Starting at the line that contains "colour: brown sewing", reproduce only the lines through the end of the data, exactly, including both the first and the last; skip the pictures.

#### DATA SUPPLIED

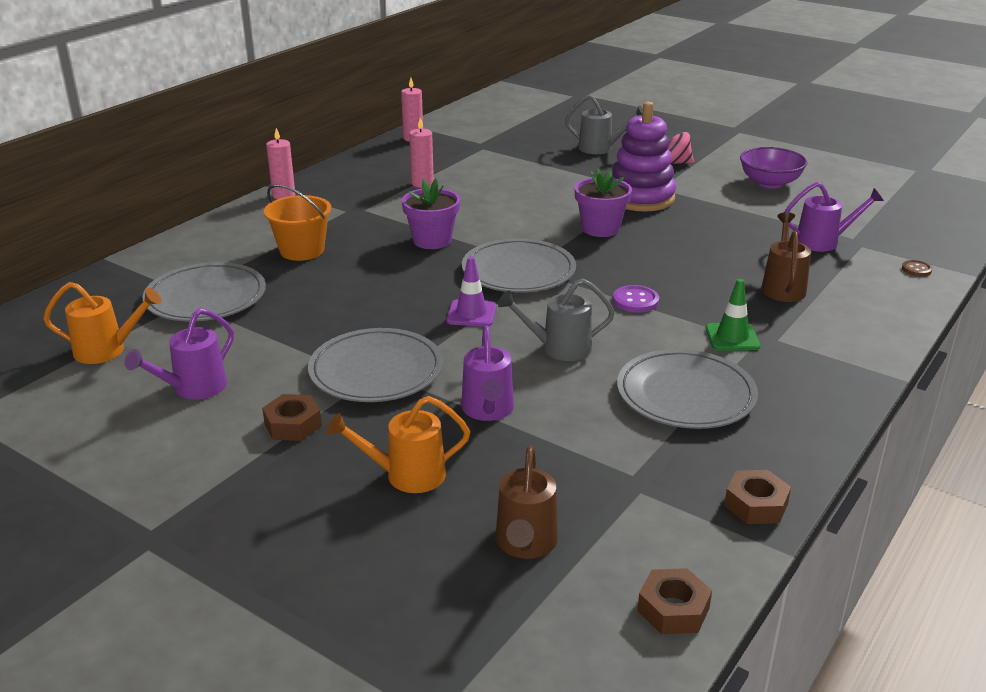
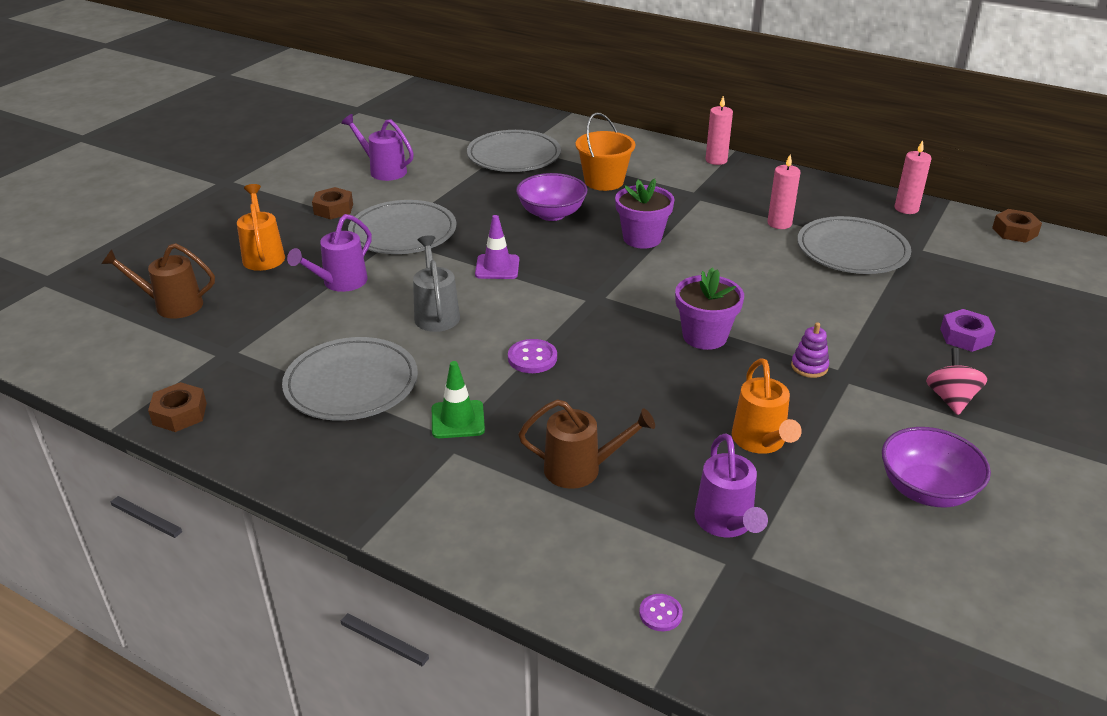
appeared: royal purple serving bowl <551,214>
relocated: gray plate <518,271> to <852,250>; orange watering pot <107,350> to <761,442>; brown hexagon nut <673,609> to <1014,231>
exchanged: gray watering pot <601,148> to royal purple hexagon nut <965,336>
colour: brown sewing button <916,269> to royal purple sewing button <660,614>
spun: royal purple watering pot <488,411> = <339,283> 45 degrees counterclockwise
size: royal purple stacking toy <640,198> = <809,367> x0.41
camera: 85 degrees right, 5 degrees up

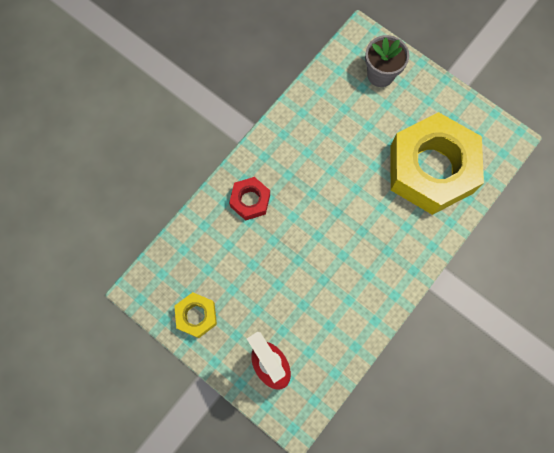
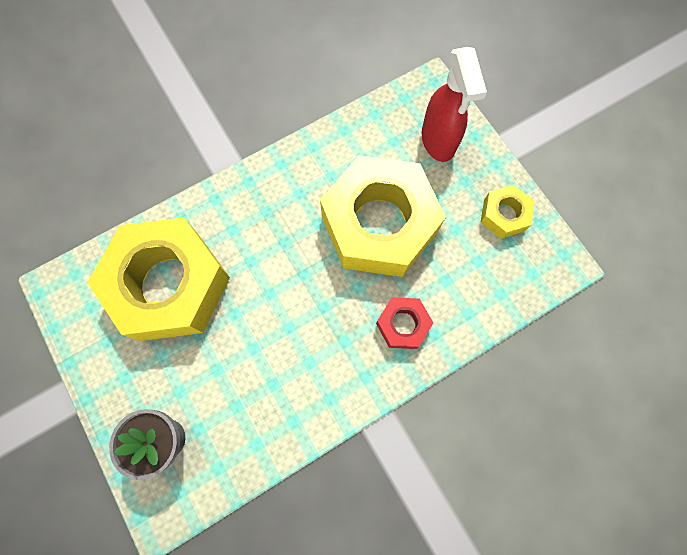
appeared: bright yellow hexagon nut <379,224>
camera: 160 degrees left, 0 degrees up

########

» REPLY TO THE TASK
colour: brown sewing button <916,269> to royal purple sewing button <660,614>
spun: royal purple watering pot <488,411> = <339,283> 45 degrees counterclockwise
size: royal purple stacking toy <640,198> = <809,367> x0.41
camera: 85 degrees right, 5 degrees up

appeared: bright yellow hexagon nut <379,224>
camera: 160 degrees left, 0 degrees up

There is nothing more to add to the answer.